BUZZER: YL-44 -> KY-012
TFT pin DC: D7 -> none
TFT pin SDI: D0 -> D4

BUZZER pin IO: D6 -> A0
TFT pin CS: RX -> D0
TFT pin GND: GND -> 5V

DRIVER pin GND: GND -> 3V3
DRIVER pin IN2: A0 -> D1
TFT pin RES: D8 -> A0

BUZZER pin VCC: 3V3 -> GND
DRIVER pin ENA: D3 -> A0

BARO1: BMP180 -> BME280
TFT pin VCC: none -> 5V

* * *

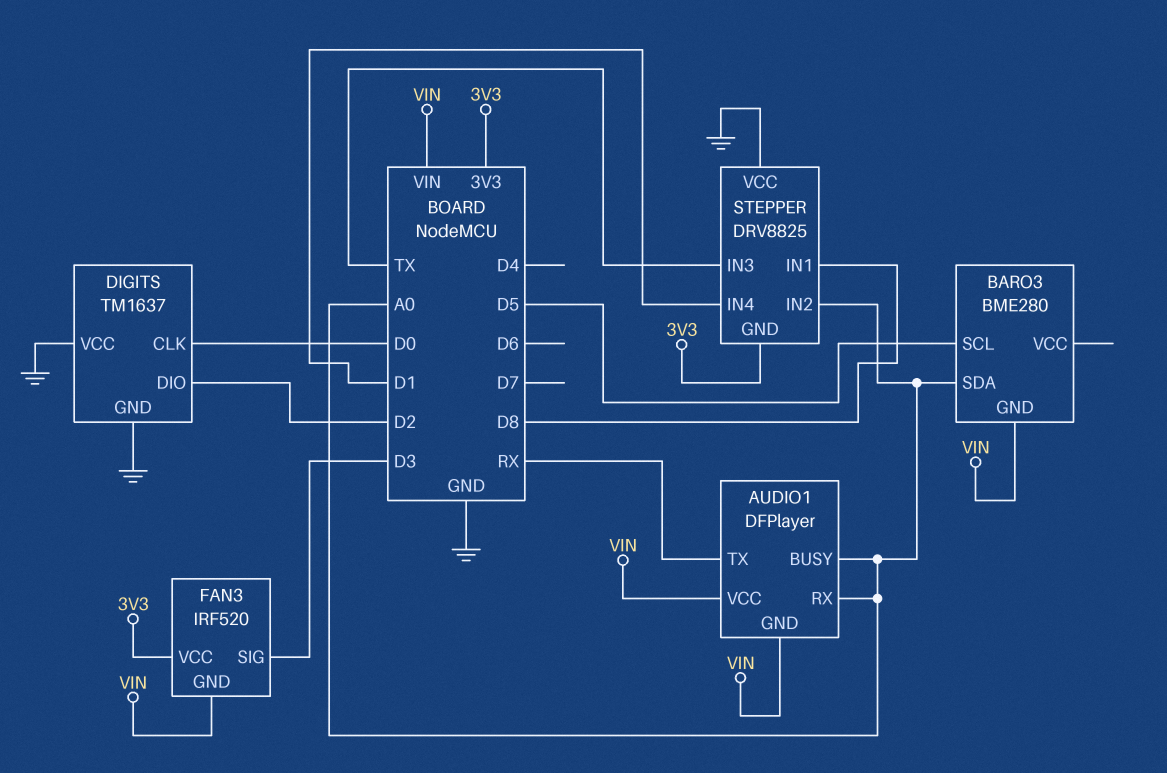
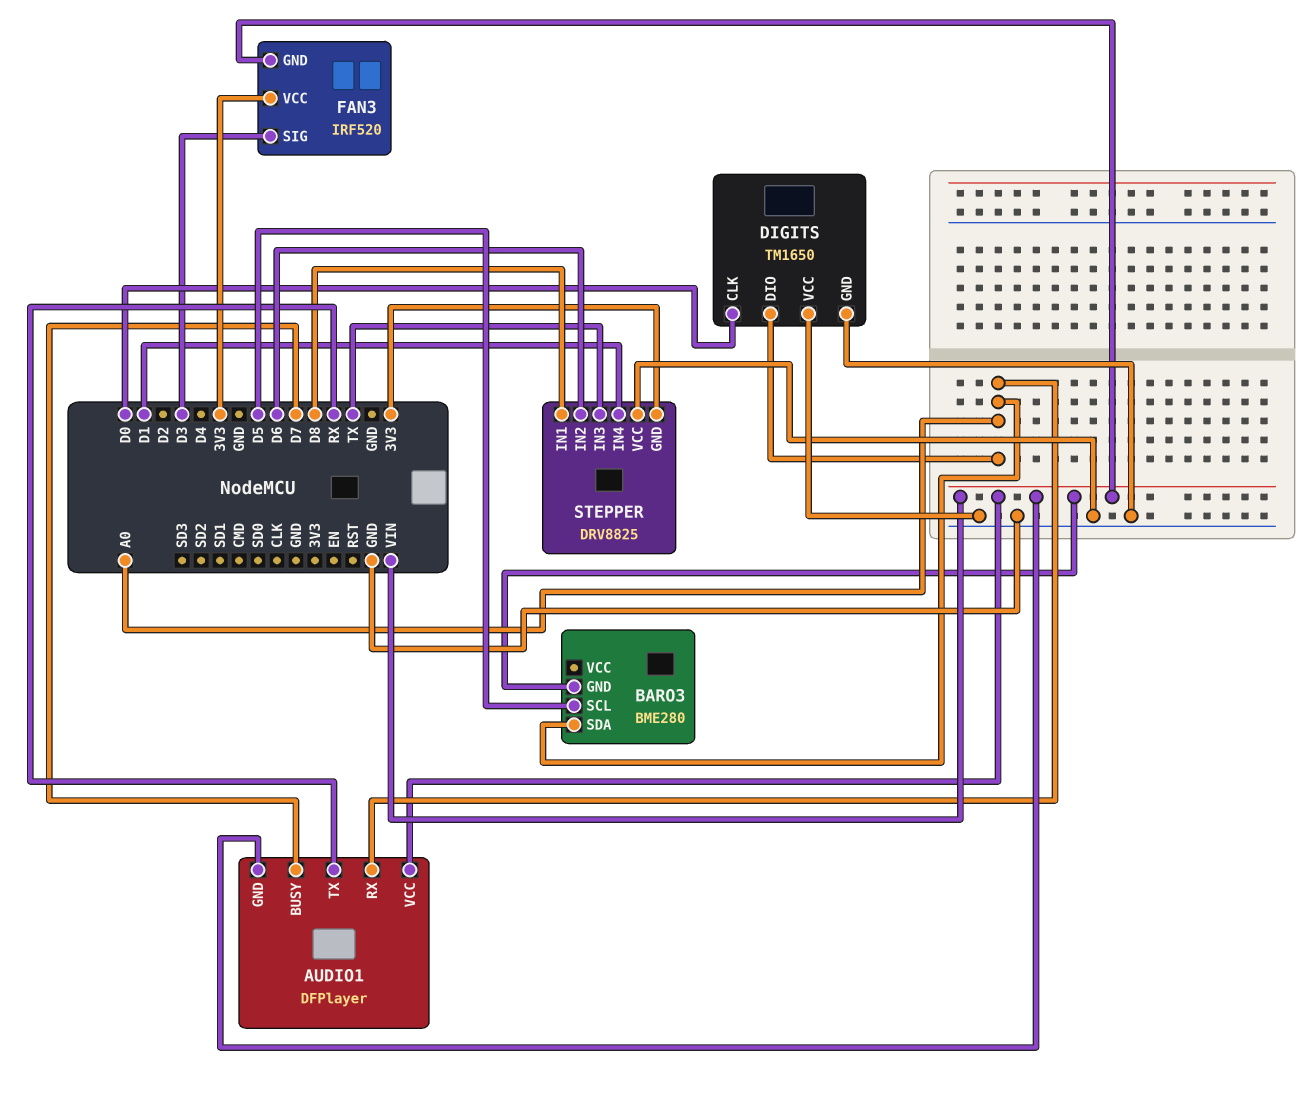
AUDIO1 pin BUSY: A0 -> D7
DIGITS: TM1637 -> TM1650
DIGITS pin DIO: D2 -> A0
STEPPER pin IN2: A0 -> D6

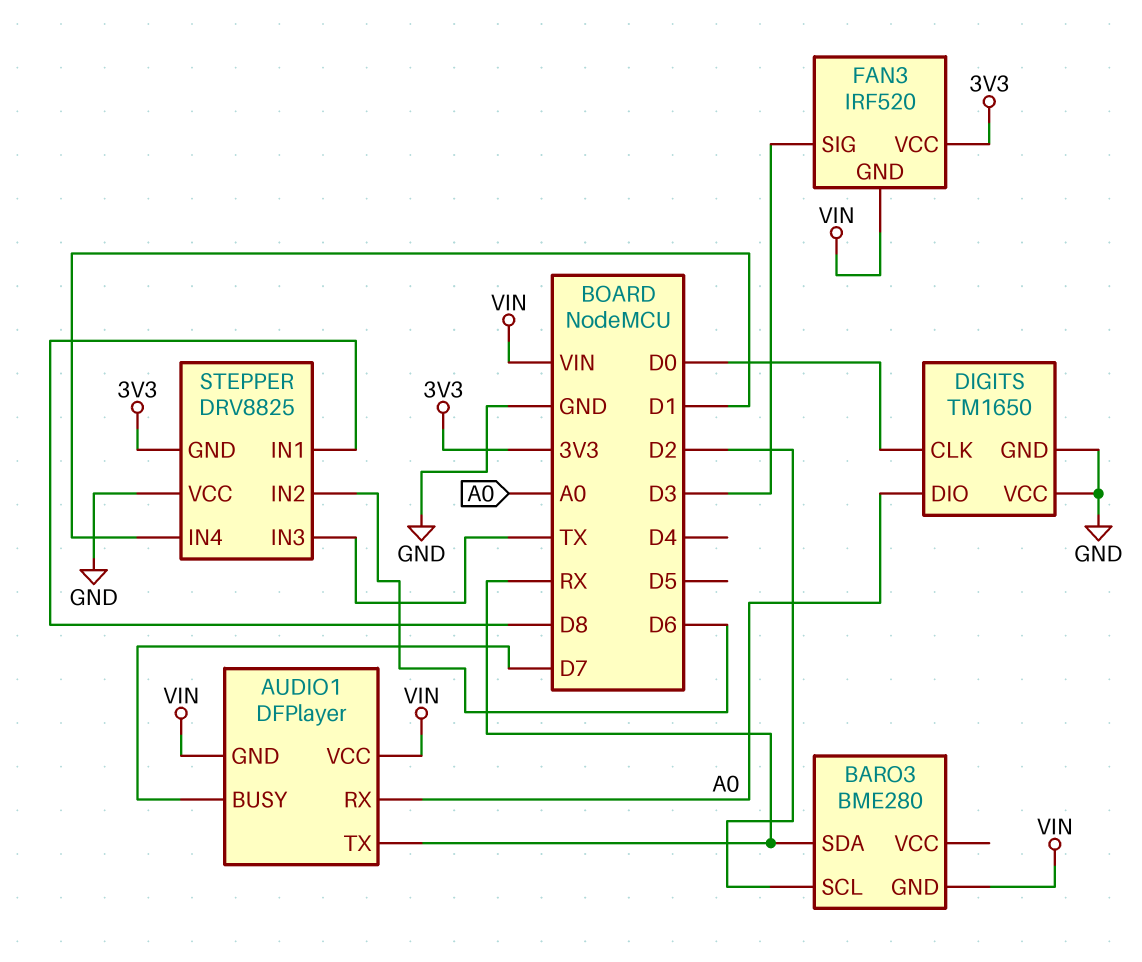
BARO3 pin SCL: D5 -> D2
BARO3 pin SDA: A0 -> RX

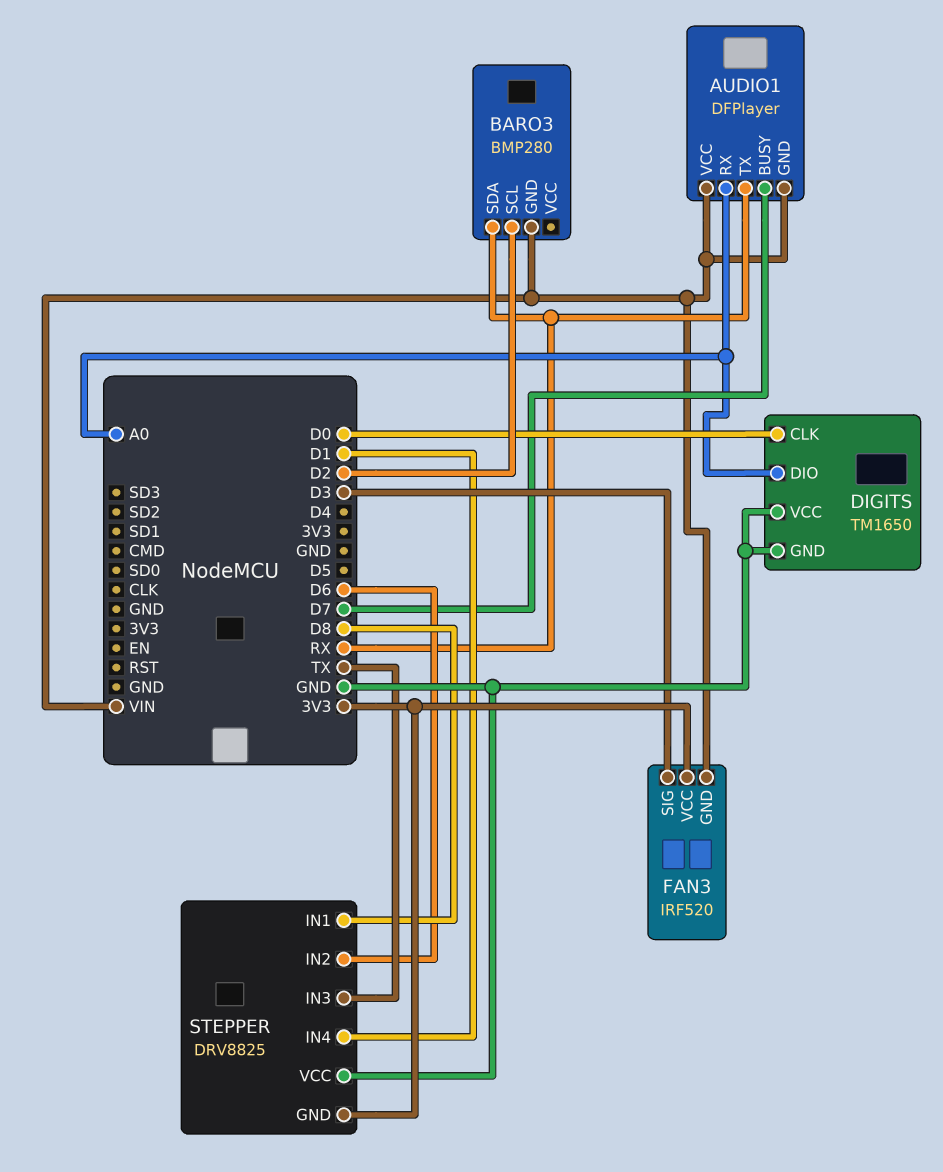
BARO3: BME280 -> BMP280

- **Work to complete**: Taking the line with "DRIVER pin GND: GND -> 3V3" as the first and the line with "TFT pin VCC: none -> 5V" as the last, retype that stretch of the data above exactly, with no other lines.

- **The answer**:
DRIVER pin GND: GND -> 3V3
DRIVER pin IN2: A0 -> D1
TFT pin RES: D8 -> A0

BUZZER pin VCC: 3V3 -> GND
DRIVER pin ENA: D3 -> A0

BARO1: BMP180 -> BME280
TFT pin VCC: none -> 5V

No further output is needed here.